Object tracking records:
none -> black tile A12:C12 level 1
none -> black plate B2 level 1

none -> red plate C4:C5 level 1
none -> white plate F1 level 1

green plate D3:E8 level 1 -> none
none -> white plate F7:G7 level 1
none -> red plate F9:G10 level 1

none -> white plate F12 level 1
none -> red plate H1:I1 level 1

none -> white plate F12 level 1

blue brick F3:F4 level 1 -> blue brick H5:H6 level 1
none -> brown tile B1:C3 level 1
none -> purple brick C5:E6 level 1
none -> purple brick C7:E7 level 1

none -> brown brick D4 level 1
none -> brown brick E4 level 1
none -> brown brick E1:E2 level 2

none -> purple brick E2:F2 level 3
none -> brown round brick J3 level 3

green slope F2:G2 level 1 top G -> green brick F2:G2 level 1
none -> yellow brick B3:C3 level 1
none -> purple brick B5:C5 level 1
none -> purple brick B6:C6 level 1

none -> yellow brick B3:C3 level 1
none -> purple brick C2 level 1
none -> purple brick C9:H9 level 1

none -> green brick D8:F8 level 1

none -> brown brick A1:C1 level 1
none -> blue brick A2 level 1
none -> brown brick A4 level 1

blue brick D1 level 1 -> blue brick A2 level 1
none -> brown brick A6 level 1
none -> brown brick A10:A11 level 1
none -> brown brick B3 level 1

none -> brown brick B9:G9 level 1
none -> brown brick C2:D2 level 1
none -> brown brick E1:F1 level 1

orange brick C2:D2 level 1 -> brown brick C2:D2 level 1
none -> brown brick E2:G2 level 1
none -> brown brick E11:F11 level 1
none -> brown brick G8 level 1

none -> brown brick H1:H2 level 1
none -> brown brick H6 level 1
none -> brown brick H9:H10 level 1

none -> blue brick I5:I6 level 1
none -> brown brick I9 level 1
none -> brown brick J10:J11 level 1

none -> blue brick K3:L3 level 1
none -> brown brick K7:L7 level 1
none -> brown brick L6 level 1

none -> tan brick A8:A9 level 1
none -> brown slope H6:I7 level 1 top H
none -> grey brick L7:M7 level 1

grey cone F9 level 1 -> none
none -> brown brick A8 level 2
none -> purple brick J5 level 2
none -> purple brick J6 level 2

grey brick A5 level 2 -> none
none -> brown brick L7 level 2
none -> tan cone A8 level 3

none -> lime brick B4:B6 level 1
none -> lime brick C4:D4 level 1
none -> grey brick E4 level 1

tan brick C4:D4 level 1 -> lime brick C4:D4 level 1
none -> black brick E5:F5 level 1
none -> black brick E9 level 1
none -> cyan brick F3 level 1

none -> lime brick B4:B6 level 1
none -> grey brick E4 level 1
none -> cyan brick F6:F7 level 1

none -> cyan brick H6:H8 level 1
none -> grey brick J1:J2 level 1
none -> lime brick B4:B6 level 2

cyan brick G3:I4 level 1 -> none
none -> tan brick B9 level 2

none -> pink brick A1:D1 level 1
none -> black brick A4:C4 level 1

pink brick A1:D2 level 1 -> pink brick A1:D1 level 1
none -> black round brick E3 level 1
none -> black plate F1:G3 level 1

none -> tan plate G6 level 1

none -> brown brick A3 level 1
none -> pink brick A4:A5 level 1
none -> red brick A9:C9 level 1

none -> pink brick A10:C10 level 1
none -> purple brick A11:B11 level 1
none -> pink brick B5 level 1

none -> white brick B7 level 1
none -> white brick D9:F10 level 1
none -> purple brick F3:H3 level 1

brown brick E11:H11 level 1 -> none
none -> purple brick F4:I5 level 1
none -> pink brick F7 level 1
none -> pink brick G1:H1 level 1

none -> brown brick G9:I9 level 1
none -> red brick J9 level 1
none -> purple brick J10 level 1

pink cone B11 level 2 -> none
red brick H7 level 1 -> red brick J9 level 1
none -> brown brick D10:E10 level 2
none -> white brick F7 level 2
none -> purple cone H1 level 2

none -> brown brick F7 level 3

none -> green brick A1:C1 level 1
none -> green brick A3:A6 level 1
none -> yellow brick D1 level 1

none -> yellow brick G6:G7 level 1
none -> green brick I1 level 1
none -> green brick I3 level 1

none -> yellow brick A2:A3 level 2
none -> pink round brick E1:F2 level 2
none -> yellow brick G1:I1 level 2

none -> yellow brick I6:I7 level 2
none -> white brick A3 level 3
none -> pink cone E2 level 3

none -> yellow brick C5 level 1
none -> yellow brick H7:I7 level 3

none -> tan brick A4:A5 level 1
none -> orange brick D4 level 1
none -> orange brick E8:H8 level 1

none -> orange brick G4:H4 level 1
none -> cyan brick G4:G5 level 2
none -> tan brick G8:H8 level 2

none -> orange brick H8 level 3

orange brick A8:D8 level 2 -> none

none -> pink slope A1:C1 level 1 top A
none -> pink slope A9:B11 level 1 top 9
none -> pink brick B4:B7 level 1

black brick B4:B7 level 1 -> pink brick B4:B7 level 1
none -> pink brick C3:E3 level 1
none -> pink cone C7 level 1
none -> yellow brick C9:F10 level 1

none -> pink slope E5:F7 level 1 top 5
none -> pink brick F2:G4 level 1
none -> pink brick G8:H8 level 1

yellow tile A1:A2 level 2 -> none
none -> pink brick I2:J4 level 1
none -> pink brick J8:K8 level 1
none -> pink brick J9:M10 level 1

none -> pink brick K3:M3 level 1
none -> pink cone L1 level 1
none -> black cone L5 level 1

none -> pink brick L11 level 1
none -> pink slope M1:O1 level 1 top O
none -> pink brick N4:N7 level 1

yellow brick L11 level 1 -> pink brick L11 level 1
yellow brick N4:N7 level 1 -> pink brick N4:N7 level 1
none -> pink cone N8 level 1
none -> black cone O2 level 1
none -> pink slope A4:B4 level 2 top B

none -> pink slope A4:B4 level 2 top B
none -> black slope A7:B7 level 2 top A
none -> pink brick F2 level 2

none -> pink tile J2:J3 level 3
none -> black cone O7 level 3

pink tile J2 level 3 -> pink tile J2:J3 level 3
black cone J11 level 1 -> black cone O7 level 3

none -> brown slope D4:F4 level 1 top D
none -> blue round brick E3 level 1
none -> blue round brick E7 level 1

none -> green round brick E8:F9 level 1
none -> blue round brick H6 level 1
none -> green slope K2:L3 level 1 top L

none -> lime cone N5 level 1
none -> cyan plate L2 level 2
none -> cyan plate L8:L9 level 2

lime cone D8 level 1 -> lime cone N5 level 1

§ WHAT TO WORK ON
In the reply, include exactly the lines from the beginning of the entries above through the line holding "none -> brown brick H9:H10 level 1", and nothing besides.

§ TASK SOLUTION
none -> black tile A12:C12 level 1
none -> black plate B2 level 1

none -> red plate C4:C5 level 1
none -> white plate F1 level 1

green plate D3:E8 level 1 -> none
none -> white plate F7:G7 level 1
none -> red plate F9:G10 level 1

none -> white plate F12 level 1
none -> red plate H1:I1 level 1

none -> white plate F12 level 1

blue brick F3:F4 level 1 -> blue brick H5:H6 level 1
none -> brown tile B1:C3 level 1
none -> purple brick C5:E6 level 1
none -> purple brick C7:E7 level 1

none -> brown brick D4 level 1
none -> brown brick E4 level 1
none -> brown brick E1:E2 level 2

none -> purple brick E2:F2 level 3
none -> brown round brick J3 level 3

green slope F2:G2 level 1 top G -> green brick F2:G2 level 1
none -> yellow brick B3:C3 level 1
none -> purple brick B5:C5 level 1
none -> purple brick B6:C6 level 1

none -> yellow brick B3:C3 level 1
none -> purple brick C2 level 1
none -> purple brick C9:H9 level 1

none -> green brick D8:F8 level 1

none -> brown brick A1:C1 level 1
none -> blue brick A2 level 1
none -> brown brick A4 level 1

blue brick D1 level 1 -> blue brick A2 level 1
none -> brown brick A6 level 1
none -> brown brick A10:A11 level 1
none -> brown brick B3 level 1

none -> brown brick B9:G9 level 1
none -> brown brick C2:D2 level 1
none -> brown brick E1:F1 level 1

orange brick C2:D2 level 1 -> brown brick C2:D2 level 1
none -> brown brick E2:G2 level 1
none -> brown brick E11:F11 level 1
none -> brown brick G8 level 1

none -> brown brick H1:H2 level 1
none -> brown brick H6 level 1
none -> brown brick H9:H10 level 1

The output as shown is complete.